■ **RECORDS SHOWN**
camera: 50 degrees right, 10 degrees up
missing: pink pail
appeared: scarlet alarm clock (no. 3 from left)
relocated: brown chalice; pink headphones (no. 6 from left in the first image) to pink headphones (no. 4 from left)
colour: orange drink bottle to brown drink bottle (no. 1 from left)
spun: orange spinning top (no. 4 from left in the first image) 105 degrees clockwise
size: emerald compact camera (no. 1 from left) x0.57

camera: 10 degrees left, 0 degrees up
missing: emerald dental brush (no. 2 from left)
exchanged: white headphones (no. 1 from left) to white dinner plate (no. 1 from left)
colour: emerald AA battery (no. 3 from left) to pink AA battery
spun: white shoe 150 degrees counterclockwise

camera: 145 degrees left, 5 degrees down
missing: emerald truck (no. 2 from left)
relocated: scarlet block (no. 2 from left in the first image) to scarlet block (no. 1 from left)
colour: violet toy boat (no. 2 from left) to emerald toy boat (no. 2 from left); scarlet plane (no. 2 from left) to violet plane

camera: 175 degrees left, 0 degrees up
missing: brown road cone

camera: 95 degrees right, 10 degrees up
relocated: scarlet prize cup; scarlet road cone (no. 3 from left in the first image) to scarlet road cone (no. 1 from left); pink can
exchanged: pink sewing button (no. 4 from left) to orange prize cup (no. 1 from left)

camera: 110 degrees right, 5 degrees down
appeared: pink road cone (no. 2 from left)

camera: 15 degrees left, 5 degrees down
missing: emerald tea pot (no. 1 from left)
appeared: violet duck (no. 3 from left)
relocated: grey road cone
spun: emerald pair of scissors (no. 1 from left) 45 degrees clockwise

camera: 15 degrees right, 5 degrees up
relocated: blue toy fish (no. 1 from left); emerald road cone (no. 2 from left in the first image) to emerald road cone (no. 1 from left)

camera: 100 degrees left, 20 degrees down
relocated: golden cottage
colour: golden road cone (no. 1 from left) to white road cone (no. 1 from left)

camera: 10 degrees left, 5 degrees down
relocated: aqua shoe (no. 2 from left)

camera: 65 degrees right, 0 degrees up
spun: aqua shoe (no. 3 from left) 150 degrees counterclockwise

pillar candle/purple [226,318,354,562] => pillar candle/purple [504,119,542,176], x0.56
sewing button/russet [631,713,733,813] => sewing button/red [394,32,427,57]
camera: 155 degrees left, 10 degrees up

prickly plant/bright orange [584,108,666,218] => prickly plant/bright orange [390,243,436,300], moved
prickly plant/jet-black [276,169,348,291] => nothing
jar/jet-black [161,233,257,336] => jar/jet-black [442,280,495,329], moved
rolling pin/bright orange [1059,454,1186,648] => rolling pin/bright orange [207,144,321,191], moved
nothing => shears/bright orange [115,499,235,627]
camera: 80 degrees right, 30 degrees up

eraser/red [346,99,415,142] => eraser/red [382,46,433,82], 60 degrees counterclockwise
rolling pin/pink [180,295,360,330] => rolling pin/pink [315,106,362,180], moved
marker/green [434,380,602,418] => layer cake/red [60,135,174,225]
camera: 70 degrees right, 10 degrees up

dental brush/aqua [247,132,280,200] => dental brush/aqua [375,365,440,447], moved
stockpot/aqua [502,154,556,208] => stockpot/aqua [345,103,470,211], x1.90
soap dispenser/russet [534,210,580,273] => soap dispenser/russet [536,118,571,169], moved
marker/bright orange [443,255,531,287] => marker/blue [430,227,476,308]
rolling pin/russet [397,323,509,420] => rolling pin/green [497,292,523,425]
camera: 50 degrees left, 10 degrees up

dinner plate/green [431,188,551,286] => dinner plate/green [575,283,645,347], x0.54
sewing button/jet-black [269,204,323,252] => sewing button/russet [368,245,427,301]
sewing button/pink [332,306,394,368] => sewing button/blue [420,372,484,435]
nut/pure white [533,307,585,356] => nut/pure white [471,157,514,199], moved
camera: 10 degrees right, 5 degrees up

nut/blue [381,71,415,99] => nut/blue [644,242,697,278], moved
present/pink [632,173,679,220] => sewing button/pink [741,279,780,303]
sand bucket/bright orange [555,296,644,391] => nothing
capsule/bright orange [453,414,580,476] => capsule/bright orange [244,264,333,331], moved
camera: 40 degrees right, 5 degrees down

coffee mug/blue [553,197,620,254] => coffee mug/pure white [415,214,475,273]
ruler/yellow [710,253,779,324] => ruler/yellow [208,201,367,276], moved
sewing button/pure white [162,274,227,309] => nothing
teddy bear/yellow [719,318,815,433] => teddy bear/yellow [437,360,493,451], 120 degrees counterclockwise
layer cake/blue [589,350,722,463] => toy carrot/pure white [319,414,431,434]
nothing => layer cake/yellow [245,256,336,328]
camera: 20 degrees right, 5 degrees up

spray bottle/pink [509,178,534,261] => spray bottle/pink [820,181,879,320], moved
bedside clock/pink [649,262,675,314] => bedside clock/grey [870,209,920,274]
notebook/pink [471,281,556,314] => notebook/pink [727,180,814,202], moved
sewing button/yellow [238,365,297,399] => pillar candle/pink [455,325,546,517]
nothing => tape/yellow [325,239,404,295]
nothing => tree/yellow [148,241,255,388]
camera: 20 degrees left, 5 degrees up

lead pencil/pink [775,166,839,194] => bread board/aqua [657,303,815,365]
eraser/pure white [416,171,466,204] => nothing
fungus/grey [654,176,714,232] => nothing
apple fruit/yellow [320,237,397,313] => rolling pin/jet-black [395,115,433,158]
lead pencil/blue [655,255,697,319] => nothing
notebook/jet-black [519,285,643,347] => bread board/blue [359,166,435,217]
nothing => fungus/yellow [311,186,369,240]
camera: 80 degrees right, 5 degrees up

■ **INSTRUCTIONS TO FOLLOW**
Word for word, transcribe each record.

■ **RESPONSE**
camera: 50 degrees right, 10 degrees up
missing: pink pail
appeared: scarlet alarm clock (no. 3 from left)
relocated: brown chalice; pink headphones (no. 6 from left in the first image) to pink headphones (no. 4 from left)
colour: orange drink bottle to brown drink bottle (no. 1 from left)
spun: orange spinning top (no. 4 from left in the first image) 105 degrees clockwise
size: emerald compact camera (no. 1 from left) x0.57

camera: 10 degrees left, 0 degrees up
missing: emerald dental brush (no. 2 from left)
exchanged: white headphones (no. 1 from left) to white dinner plate (no. 1 from left)
colour: emerald AA battery (no. 3 from left) to pink AA battery
spun: white shoe 150 degrees counterclockwise

camera: 145 degrees left, 5 degrees down
missing: emerald truck (no. 2 from left)
relocated: scarlet block (no. 2 from left in the first image) to scarlet block (no. 1 from left)
colour: violet toy boat (no. 2 from left) to emerald toy boat (no. 2 from left); scarlet plane (no. 2 from left) to violet plane

camera: 175 degrees left, 0 degrees up
missing: brown road cone

camera: 95 degrees right, 10 degrees up
relocated: scarlet prize cup; scarlet road cone (no. 3 from left in the first image) to scarlet road cone (no. 1 from left); pink can
exchanged: pink sewing button (no. 4 from left) to orange prize cup (no. 1 from left)

camera: 110 degrees right, 5 degrees down
appeared: pink road cone (no. 2 from left)

camera: 15 degrees left, 5 degrees down
missing: emerald tea pot (no. 1 from left)
appeared: violet duck (no. 3 from left)
relocated: grey road cone
spun: emerald pair of scissors (no. 1 from left) 45 degrees clockwise

camera: 15 degrees right, 5 degrees up
relocated: blue toy fish (no. 1 from left); emerald road cone (no. 2 from left in the first image) to emerald road cone (no. 1 from left)

camera: 100 degrees left, 20 degrees down
relocated: golden cottage
colour: golden road cone (no. 1 from left) to white road cone (no. 1 from left)

camera: 10 degrees left, 5 degrees down
relocated: aqua shoe (no. 2 from left)

camera: 65 degrees right, 0 degrees up
spun: aqua shoe (no. 3 from left) 150 degrees counterclockwise

pillar candle/purple [226,318,354,562] => pillar candle/purple [504,119,542,176], x0.56
sewing button/russet [631,713,733,813] => sewing button/red [394,32,427,57]
camera: 155 degrees left, 10 degrees up

prickly plant/bright orange [584,108,666,218] => prickly plant/bright orange [390,243,436,300], moved
prickly plant/jet-black [276,169,348,291] => nothing
jar/jet-black [161,233,257,336] => jar/jet-black [442,280,495,329], moved
rolling pin/bright orange [1059,454,1186,648] => rolling pin/bright orange [207,144,321,191], moved
nothing => shears/bright orange [115,499,235,627]
camera: 80 degrees right, 30 degrees up

eraser/red [346,99,415,142] => eraser/red [382,46,433,82], 60 degrees counterclockwise
rolling pin/pink [180,295,360,330] => rolling pin/pink [315,106,362,180], moved
marker/green [434,380,602,418] => layer cake/red [60,135,174,225]
camera: 70 degrees right, 10 degrees up

dental brush/aqua [247,132,280,200] => dental brush/aqua [375,365,440,447], moved
stockpot/aqua [502,154,556,208] => stockpot/aqua [345,103,470,211], x1.90
soap dispenser/russet [534,210,580,273] => soap dispenser/russet [536,118,571,169], moved
marker/bright orange [443,255,531,287] => marker/blue [430,227,476,308]
rolling pin/russet [397,323,509,420] => rolling pin/green [497,292,523,425]
camera: 50 degrees left, 10 degrees up

dinner plate/green [431,188,551,286] => dinner plate/green [575,283,645,347], x0.54
sewing button/jet-black [269,204,323,252] => sewing button/russet [368,245,427,301]
sewing button/pink [332,306,394,368] => sewing button/blue [420,372,484,435]
nut/pure white [533,307,585,356] => nut/pure white [471,157,514,199], moved
camera: 10 degrees right, 5 degrees up

nut/blue [381,71,415,99] => nut/blue [644,242,697,278], moved
present/pink [632,173,679,220] => sewing button/pink [741,279,780,303]
sand bucket/bright orange [555,296,644,391] => nothing
capsule/bright orange [453,414,580,476] => capsule/bright orange [244,264,333,331], moved
camera: 40 degrees right, 5 degrees down

coffee mug/blue [553,197,620,254] => coffee mug/pure white [415,214,475,273]
ruler/yellow [710,253,779,324] => ruler/yellow [208,201,367,276], moved
sewing button/pure white [162,274,227,309] => nothing
teddy bear/yellow [719,318,815,433] => teddy bear/yellow [437,360,493,451], 120 degrees counterclockwise
layer cake/blue [589,350,722,463] => toy carrot/pure white [319,414,431,434]
nothing => layer cake/yellow [245,256,336,328]
camera: 20 degrees right, 5 degrees up

spray bottle/pink [509,178,534,261] => spray bottle/pink [820,181,879,320], moved
bedside clock/pink [649,262,675,314] => bedside clock/grey [870,209,920,274]
notebook/pink [471,281,556,314] => notebook/pink [727,180,814,202], moved
sewing button/yellow [238,365,297,399] => pillar candle/pink [455,325,546,517]
nothing => tape/yellow [325,239,404,295]
nothing => tree/yellow [148,241,255,388]
camera: 20 degrees left, 5 degrees up

lead pencil/pink [775,166,839,194] => bread board/aqua [657,303,815,365]
eraser/pure white [416,171,466,204] => nothing
fungus/grey [654,176,714,232] => nothing
apple fruit/yellow [320,237,397,313] => rolling pin/jet-black [395,115,433,158]
lead pencil/blue [655,255,697,319] => nothing
notebook/jet-black [519,285,643,347] => bread board/blue [359,166,435,217]
nothing => fungus/yellow [311,186,369,240]
camera: 80 degrees right, 5 degrees up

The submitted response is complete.